• [EXERCISE AIM] Type the entries again, word for word.

Stored data entries
══════════════════════════════

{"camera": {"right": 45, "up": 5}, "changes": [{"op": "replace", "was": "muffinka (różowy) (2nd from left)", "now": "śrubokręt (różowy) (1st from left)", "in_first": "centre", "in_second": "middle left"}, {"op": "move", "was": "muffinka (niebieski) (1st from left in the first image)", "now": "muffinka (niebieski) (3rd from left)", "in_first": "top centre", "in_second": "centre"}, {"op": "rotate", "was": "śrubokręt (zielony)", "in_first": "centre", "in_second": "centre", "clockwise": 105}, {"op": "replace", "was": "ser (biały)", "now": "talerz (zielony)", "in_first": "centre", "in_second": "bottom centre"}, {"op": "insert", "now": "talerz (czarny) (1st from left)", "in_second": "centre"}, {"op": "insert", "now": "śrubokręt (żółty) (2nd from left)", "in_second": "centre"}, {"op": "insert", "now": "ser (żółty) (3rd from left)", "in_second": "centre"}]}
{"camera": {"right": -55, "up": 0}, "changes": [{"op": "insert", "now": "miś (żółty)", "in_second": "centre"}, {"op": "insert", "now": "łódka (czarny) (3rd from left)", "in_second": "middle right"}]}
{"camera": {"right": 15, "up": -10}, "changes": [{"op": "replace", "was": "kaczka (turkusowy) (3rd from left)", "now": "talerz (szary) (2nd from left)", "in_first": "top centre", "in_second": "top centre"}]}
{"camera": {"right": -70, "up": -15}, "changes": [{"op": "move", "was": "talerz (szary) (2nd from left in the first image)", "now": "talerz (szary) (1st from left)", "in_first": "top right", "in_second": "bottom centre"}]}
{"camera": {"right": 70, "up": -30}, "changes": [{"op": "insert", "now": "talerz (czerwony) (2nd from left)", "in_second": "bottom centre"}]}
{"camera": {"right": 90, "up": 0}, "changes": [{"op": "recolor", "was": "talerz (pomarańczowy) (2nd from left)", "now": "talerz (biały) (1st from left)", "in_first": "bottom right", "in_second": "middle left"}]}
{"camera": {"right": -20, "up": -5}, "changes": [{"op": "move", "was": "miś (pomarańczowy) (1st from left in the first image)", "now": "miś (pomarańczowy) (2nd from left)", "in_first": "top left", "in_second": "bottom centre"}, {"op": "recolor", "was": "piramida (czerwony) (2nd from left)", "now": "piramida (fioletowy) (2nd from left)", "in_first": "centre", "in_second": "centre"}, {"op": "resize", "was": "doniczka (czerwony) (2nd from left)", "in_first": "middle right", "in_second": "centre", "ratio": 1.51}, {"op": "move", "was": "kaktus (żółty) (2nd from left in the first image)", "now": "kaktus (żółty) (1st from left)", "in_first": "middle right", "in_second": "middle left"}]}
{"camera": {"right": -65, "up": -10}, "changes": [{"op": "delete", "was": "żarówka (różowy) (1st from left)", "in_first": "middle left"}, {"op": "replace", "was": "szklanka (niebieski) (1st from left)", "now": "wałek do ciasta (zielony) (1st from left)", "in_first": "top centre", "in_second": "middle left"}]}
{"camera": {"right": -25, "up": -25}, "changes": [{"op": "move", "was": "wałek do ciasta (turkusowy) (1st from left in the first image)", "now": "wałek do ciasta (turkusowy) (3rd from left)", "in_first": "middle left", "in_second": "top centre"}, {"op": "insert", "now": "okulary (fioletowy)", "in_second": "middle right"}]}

══════════════════════════════

• [SOLUTION TO THE EXERCISE]
{"camera": {"right": 45, "up": 5}, "changes": [{"op": "replace", "was": "muffinka (różowy) (2nd from left)", "now": "śrubokręt (różowy) (1st from left)", "in_first": "centre", "in_second": "middle left"}, {"op": "move", "was": "muffinka (niebieski) (1st from left in the first image)", "now": "muffinka (niebieski) (3rd from left)", "in_first": "top centre", "in_second": "centre"}, {"op": "rotate", "was": "śrubokręt (zielony)", "in_first": "centre", "in_second": "centre", "clockwise": 105}, {"op": "replace", "was": "ser (biały)", "now": "talerz (zielony)", "in_first": "centre", "in_second": "bottom centre"}, {"op": "insert", "now": "talerz (czarny) (1st from left)", "in_second": "centre"}, {"op": "insert", "now": "śrubokręt (żółty) (2nd from left)", "in_second": "centre"}, {"op": "insert", "now": "ser (żółty) (3rd from left)", "in_second": "centre"}]}
{"camera": {"right": -55, "up": 0}, "changes": [{"op": "insert", "now": "miś (żółty)", "in_second": "centre"}, {"op": "insert", "now": "łódka (czarny) (3rd from left)", "in_second": "middle right"}]}
{"camera": {"right": 15, "up": -10}, "changes": [{"op": "replace", "was": "kaczka (turkusowy) (3rd from left)", "now": "talerz (szary) (2nd from left)", "in_first": "top centre", "in_second": "top centre"}]}
{"camera": {"right": -70, "up": -15}, "changes": [{"op": "move", "was": "talerz (szary) (2nd from left in the first image)", "now": "talerz (szary) (1st from left)", "in_first": "top right", "in_second": "bottom centre"}]}
{"camera": {"right": 70, "up": -30}, "changes": [{"op": "insert", "now": "talerz (czerwony) (2nd from left)", "in_second": "bottom centre"}]}
{"camera": {"right": 90, "up": 0}, "changes": [{"op": "recolor", "was": "talerz (pomarańczowy) (2nd from left)", "now": "talerz (biały) (1st from left)", "in_first": "bottom right", "in_second": "middle left"}]}
{"camera": {"right": -20, "up": -5}, "changes": [{"op": "move", "was": "miś (pomarańczowy) (1st from left in the first image)", "now": "miś (pomarańczowy) (2nd from left)", "in_first": "top left", "in_second": "bottom centre"}, {"op": "recolor", "was": "piramida (czerwony) (2nd from left)", "now": "piramida (fioletowy) (2nd from left)", "in_first": "centre", "in_second": "centre"}, {"op": "resize", "was": "doniczka (czerwony) (2nd from left)", "in_first": "middle right", "in_second": "centre", "ratio": 1.51}, {"op": "move", "was": "kaktus (żółty) (2nd from left in the first image)", "now": "kaktus (żółty) (1st from left)", "in_first": "middle right", "in_second": "middle left"}]}
{"camera": {"right": -65, "up": -10}, "changes": [{"op": "delete", "was": "żarówka (różowy) (1st from left)", "in_first": "middle left"}, {"op": "replace", "was": "szklanka (niebieski) (1st from left)", "now": "wałek do ciasta (zielony) (1st from left)", "in_first": "top centre", "in_second": "middle left"}]}
{"camera": {"right": -25, "up": -25}, "changes": [{"op": "move", "was": "wałek do ciasta (turkusowy) (1st from left in the first image)", "now": "wałek do ciasta (turkusowy) (3rd from left)", "in_first": "middle left", "in_second": "top centre"}, {"op": "insert", "now": "okulary (fioletowy)", "in_second": "middle right"}]}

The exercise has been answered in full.